→ Problem statement
Please write out only the lines from the line with "red cube [302,337,371,414]" to the line with "pink cupcake [381,113,429,170]", inclusive, exactly as they stand below, without the pictures.

→ Listed records
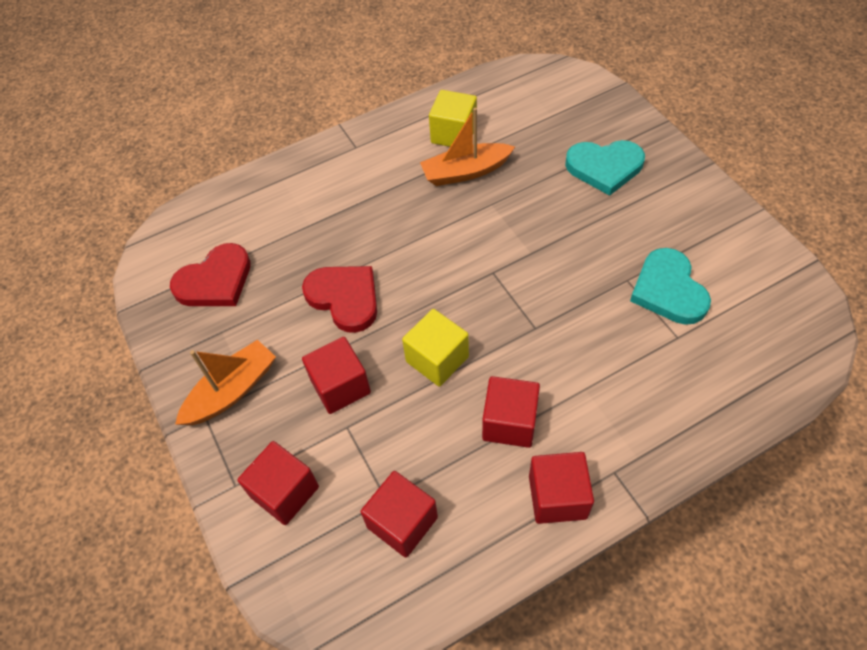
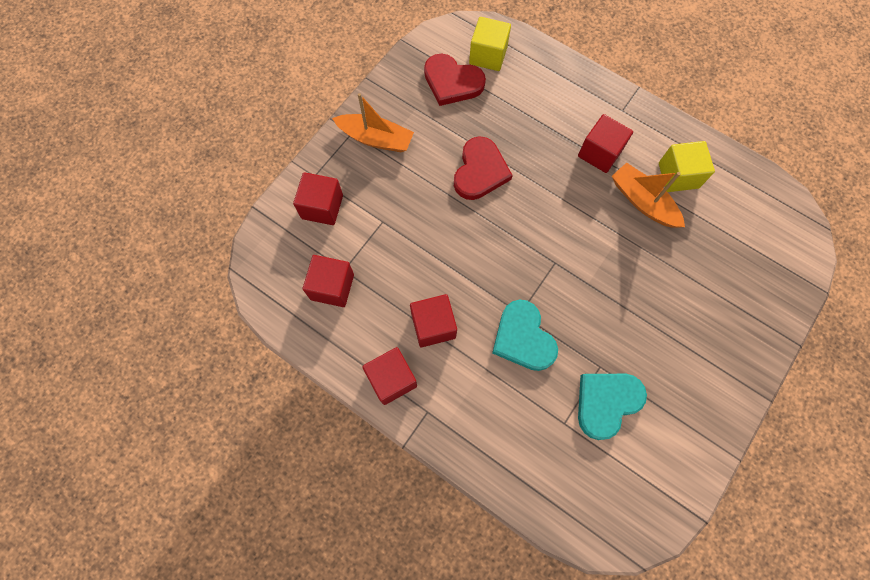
camera: 60 degrees right, 15 degrees up
red cube [302,337,371,414] -> red cube moved to [578,114,633,173]
yellow cube [402,309,469,387] -> yellow cube moved to [469,17,511,71]
turquoise heart [565,140,645,196] -> turquoise heart moved to [492,300,558,371]

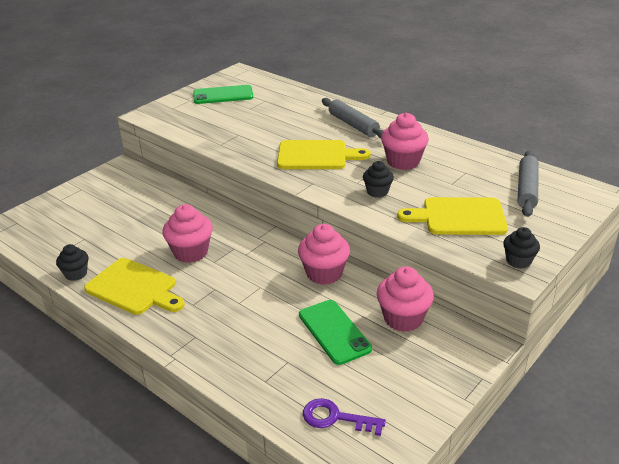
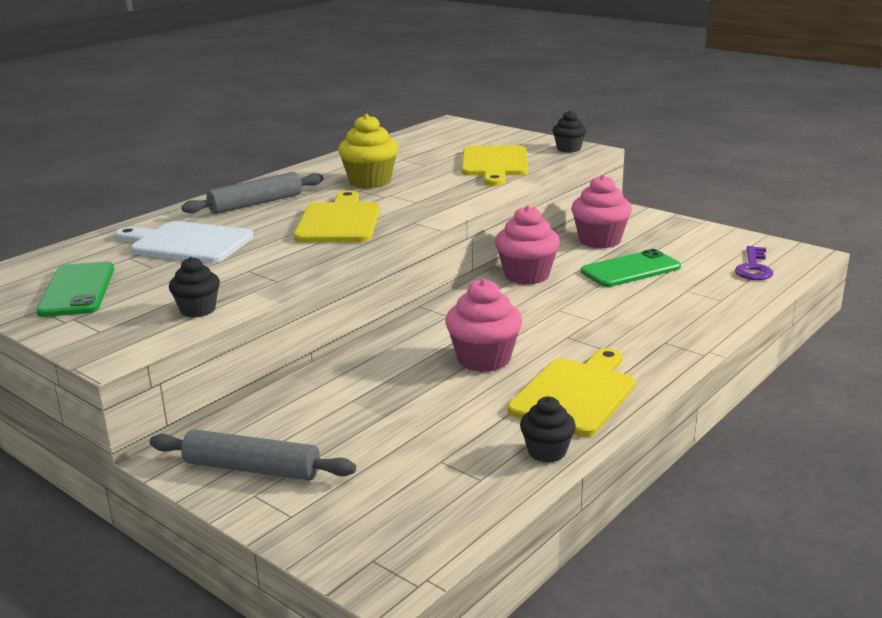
camera: 90 degrees left, 10 degrees down
black cupcake [363,161,394,198] -> black cupcake moved to [169,257,220,318]
pink cupcake [381,113,429,170] -> yellow cupcake [338,114,398,189]
grey rolling pin [518,150,539,217] -> grey rolling pin moved to [150,429,356,481]
none -> white cutting board [115,221,254,263]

→ Your response
red cube [302,337,371,414] -> red cube moved to [578,114,633,173]
yellow cube [402,309,469,387] -> yellow cube moved to [469,17,511,71]
turquoise heart [565,140,645,196] -> turquoise heart moved to [492,300,558,371]

camera: 90 degrees left, 10 degrees down
black cupcake [363,161,394,198] -> black cupcake moved to [169,257,220,318]
pink cupcake [381,113,429,170] -> yellow cupcake [338,114,398,189]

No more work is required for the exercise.